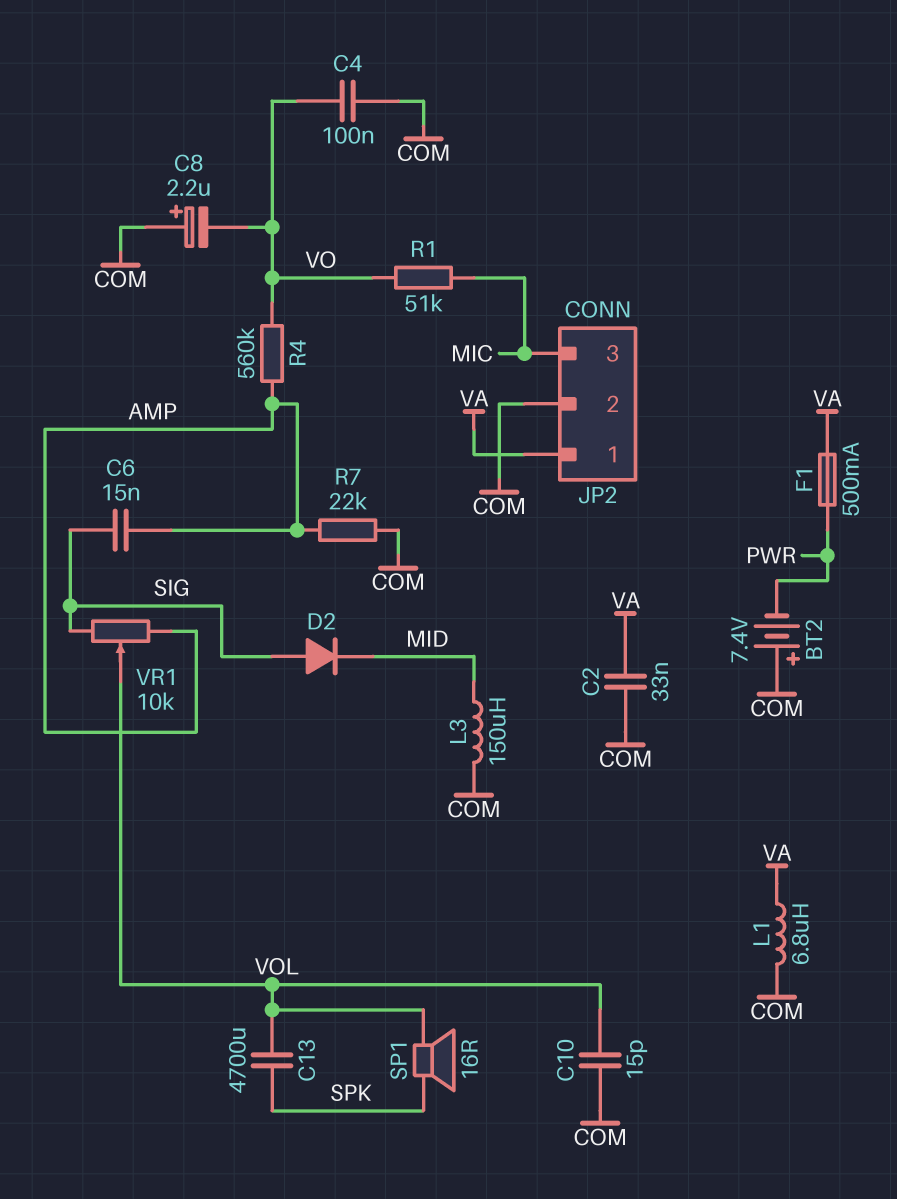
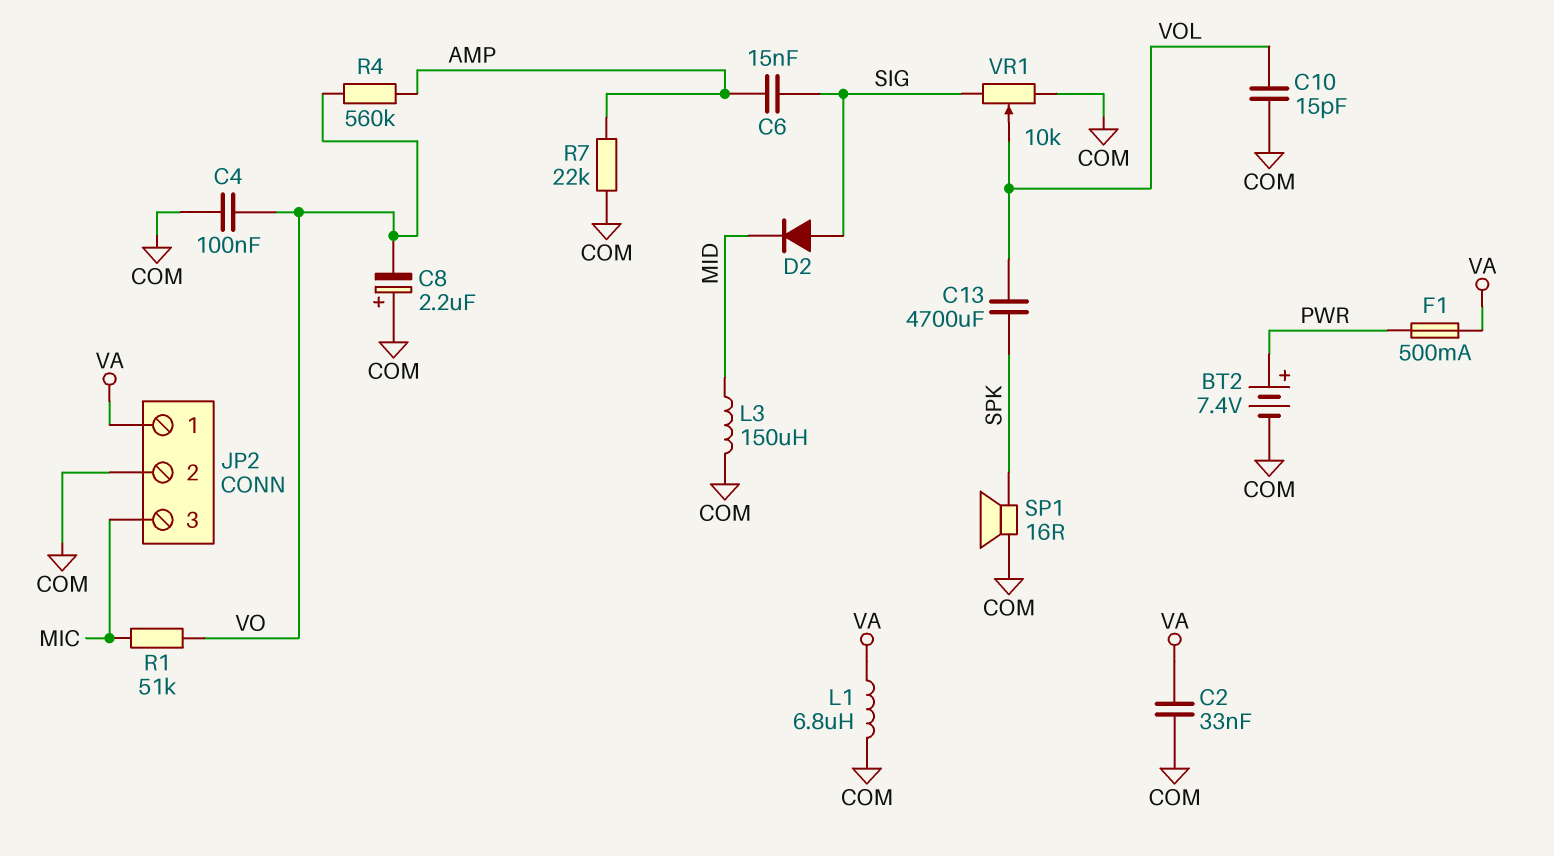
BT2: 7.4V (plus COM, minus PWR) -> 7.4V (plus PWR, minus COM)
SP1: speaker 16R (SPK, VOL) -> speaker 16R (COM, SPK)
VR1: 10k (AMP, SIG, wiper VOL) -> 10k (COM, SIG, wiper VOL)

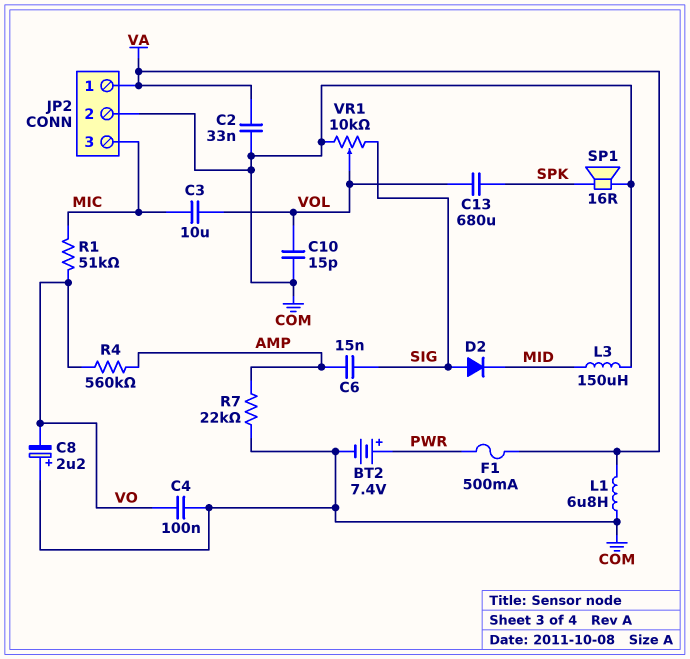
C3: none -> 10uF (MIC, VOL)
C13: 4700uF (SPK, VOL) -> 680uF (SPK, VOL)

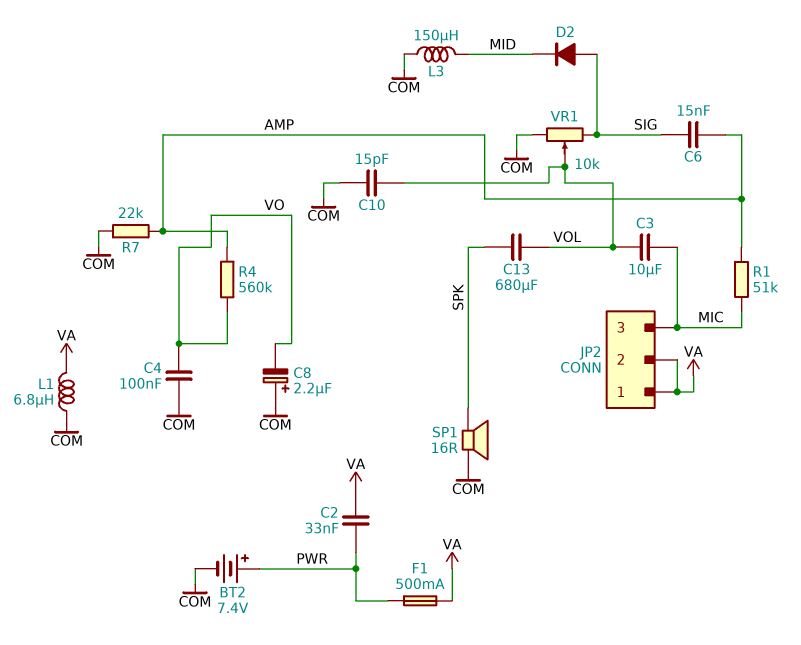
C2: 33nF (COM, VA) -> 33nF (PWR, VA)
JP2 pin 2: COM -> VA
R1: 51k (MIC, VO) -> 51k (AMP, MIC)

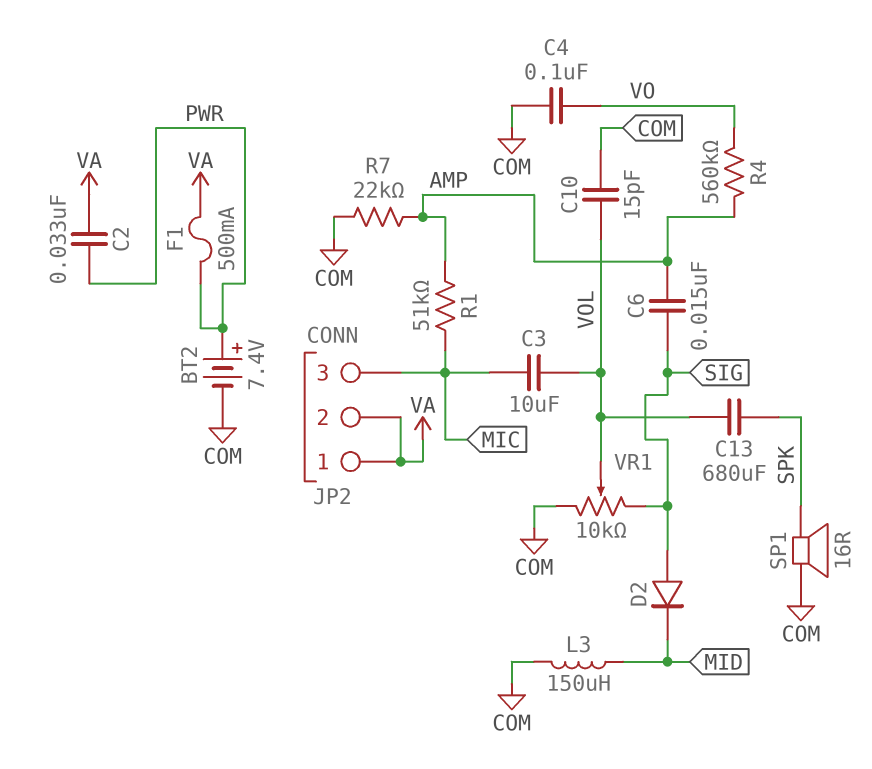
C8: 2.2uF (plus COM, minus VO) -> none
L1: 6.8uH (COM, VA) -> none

··········

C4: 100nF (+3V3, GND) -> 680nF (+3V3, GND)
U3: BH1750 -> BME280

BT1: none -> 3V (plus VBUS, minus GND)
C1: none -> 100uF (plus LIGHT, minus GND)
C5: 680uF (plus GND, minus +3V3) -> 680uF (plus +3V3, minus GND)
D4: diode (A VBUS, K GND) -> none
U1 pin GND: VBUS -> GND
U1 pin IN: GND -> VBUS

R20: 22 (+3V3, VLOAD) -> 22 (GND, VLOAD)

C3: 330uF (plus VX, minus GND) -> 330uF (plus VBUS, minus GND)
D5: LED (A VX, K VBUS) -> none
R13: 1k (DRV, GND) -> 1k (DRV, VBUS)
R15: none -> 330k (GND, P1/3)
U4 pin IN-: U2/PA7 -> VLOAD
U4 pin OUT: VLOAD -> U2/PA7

··········

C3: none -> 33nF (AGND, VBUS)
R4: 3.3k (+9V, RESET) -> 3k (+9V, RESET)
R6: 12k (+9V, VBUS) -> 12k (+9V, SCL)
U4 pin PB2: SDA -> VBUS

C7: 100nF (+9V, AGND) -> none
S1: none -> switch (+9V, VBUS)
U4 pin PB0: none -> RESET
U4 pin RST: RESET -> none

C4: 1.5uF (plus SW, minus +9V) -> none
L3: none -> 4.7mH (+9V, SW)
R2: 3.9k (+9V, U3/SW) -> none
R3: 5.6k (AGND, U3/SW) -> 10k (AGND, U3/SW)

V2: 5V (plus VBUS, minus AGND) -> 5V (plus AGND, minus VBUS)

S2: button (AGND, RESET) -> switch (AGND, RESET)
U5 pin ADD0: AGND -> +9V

··········

The lines to return are those with the string "AGND" in them; copy each from the entries above.

C3: none -> 33nF (AGND, VBUS)
C7: 100nF (+9V, AGND) -> none
R3: 5.6k (AGND, U3/SW) -> 10k (AGND, U3/SW)
V2: 5V (plus VBUS, minus AGND) -> 5V (plus AGND, minus VBUS)
S2: button (AGND, RESET) -> switch (AGND, RESET)
U5 pin ADD0: AGND -> +9V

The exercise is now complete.